++++ Task input

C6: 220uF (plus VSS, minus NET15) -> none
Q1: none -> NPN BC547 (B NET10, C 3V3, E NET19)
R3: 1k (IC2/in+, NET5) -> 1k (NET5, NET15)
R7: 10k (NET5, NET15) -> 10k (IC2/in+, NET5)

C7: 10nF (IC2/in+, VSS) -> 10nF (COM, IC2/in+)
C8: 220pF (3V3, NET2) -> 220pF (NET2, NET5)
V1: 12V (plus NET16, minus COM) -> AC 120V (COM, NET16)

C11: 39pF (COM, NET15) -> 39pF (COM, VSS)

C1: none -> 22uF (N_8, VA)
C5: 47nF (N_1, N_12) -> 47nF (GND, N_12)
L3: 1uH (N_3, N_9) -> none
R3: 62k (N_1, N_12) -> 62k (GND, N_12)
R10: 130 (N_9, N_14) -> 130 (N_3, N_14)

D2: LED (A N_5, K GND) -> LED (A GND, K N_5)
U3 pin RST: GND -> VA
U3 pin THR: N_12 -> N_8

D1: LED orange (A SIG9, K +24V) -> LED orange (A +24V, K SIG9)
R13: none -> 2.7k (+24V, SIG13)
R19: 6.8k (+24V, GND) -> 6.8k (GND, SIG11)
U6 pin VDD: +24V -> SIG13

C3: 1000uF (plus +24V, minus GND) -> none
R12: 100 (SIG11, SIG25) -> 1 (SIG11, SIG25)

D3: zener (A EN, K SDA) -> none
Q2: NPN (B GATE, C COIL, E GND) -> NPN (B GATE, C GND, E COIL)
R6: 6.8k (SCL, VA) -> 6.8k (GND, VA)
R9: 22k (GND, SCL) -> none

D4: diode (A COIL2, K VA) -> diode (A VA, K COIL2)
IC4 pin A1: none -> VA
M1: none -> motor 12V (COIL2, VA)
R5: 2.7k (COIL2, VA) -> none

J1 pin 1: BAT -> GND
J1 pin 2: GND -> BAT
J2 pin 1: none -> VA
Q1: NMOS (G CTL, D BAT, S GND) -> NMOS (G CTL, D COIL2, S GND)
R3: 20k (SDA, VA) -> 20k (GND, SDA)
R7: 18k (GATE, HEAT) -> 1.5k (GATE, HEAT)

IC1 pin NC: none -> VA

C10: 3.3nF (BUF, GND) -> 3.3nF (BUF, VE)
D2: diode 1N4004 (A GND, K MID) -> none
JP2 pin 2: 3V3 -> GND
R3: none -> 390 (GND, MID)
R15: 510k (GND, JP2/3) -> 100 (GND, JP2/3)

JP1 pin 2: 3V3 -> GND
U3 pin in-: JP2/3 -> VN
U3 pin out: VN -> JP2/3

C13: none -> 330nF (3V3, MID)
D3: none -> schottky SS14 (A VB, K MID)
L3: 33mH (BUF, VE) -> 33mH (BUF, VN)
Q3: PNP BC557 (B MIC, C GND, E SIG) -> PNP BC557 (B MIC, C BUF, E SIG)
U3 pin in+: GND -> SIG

++++++++

* **What you will do**: The word to find is "diode". Copy every line of the data that holds it.

* **Result for this exercise**:
D4: diode (A COIL2, K VA) -> diode (A VA, K COIL2)
D2: diode 1N4004 (A GND, K MID) -> none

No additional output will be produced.